Modification records
[Start of Attachment]
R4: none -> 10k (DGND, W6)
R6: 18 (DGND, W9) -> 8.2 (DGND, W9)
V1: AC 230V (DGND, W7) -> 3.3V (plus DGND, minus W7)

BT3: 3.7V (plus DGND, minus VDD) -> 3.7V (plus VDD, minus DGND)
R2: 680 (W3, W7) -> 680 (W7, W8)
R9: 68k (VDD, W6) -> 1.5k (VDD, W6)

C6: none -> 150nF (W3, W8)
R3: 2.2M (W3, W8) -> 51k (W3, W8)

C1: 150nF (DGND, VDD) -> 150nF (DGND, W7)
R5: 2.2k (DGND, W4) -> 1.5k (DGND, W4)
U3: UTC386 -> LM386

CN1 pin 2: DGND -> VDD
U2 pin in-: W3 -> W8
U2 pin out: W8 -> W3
[End of Attachment]
▶ _THE PROBLEM_: Extract every line from the one with "V1: AC 230V" down to the final line above, both included, exactly as written.

▶ _OUTPUT BELOW_:
V1: AC 230V (DGND, W7) -> 3.3V (plus DGND, minus W7)

BT3: 3.7V (plus DGND, minus VDD) -> 3.7V (plus VDD, minus DGND)
R2: 680 (W3, W7) -> 680 (W7, W8)
R9: 68k (VDD, W6) -> 1.5k (VDD, W6)

C6: none -> 150nF (W3, W8)
R3: 2.2M (W3, W8) -> 51k (W3, W8)

C1: 150nF (DGND, VDD) -> 150nF (DGND, W7)
R5: 2.2k (DGND, W4) -> 1.5k (DGND, W4)
U3: UTC386 -> LM386

CN1 pin 2: DGND -> VDD
U2 pin in-: W3 -> W8
U2 pin out: W8 -> W3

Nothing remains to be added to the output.